Top of Data records
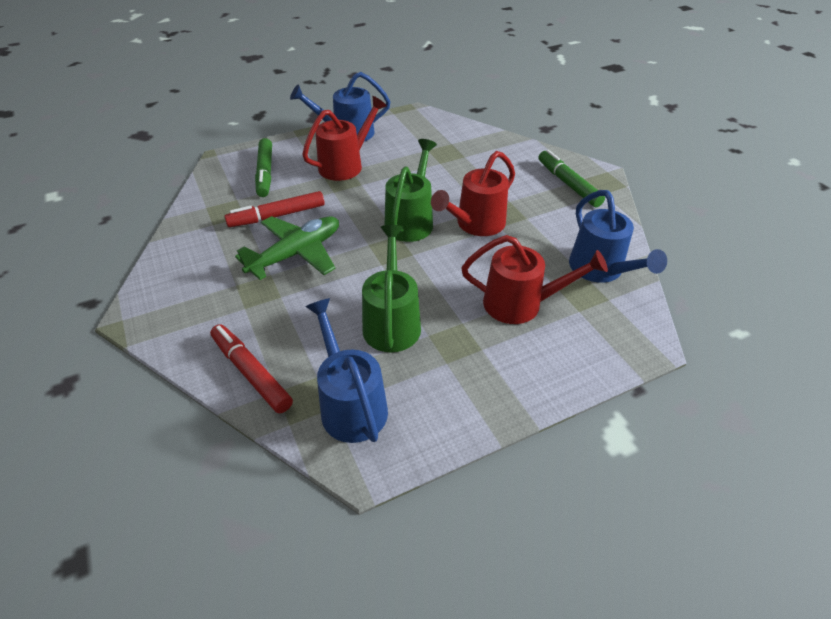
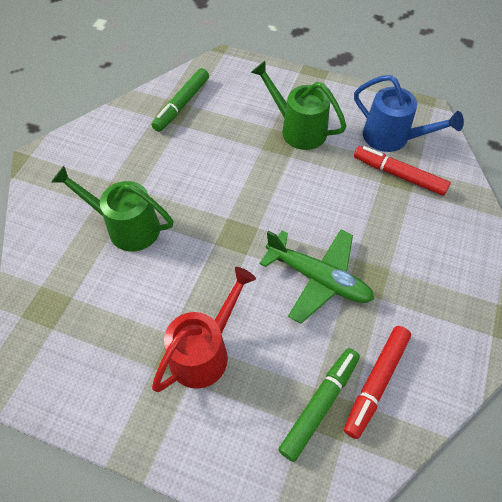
blue watering can: 3 -> 1
red watering can: 3 -> 1

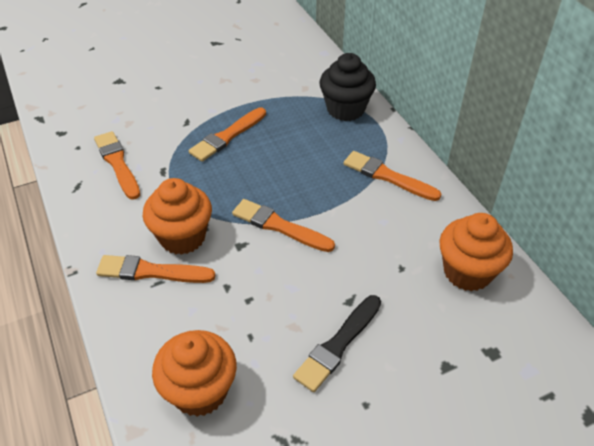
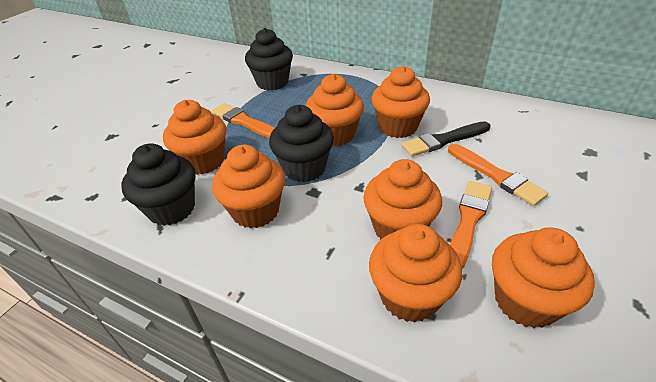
black cupcake: 1 -> 3
orange brush: 5 -> 3
orange cupcake: 3 -> 7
Bottom of Data records
- _What the task asks_:
Give back the entire listing verbatim, without the pictures.

- _Solution for this exercise_:
blue watering can: 3 -> 1
red watering can: 3 -> 1

black cupcake: 1 -> 3
orange brush: 5 -> 3
orange cupcake: 3 -> 7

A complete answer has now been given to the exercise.